Problem>
Transcribe the listing that follows in full, omitting pictures.

Supplied information>

________________________

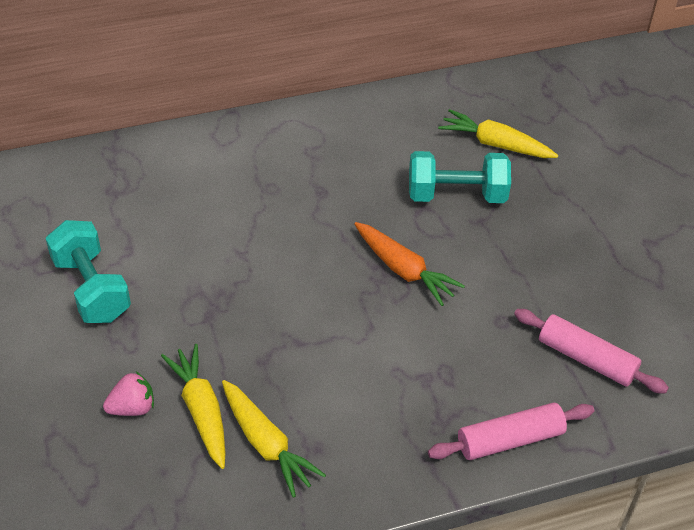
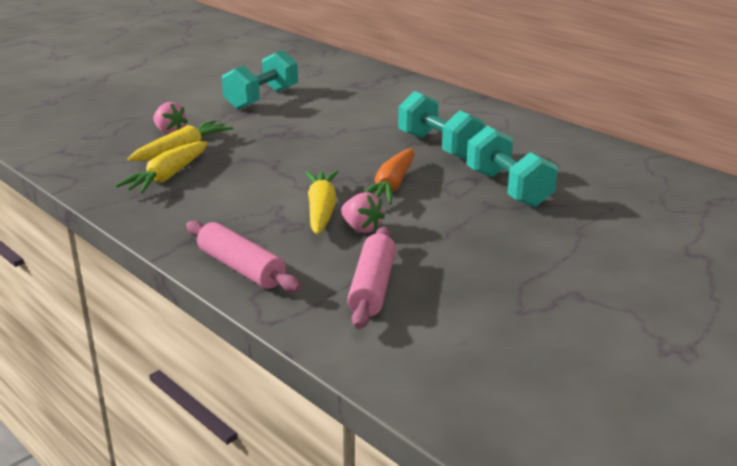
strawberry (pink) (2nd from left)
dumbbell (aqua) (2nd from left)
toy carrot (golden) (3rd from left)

________________________

Output>
strawberry (pink) (2nd from left)
dumbbell (aqua) (2nd from left)
toy carrot (golden) (3rd from left)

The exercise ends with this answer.